- Your goal:
When you reach the line that contains "(321, 72) = (362, 126): none -> brown banana" in the data below, start reproducing lines exactly, and stop after the line that contains "(163, 251) = (169, 129): none -> blue padlock".

- Extracted entries:
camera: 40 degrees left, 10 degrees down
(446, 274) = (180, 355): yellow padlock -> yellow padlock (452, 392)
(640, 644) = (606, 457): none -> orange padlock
--
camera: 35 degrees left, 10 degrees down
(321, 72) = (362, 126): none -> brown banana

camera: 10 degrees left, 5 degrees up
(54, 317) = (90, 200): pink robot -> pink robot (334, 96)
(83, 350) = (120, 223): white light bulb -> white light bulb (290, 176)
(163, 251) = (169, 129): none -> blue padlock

- Response area:
(321, 72) = (362, 126): none -> brown banana

camera: 10 degrees left, 5 degrees up
(54, 317) = (90, 200): pink robot -> pink robot (334, 96)
(83, 350) = (120, 223): white light bulb -> white light bulb (290, 176)
(163, 251) = (169, 129): none -> blue padlock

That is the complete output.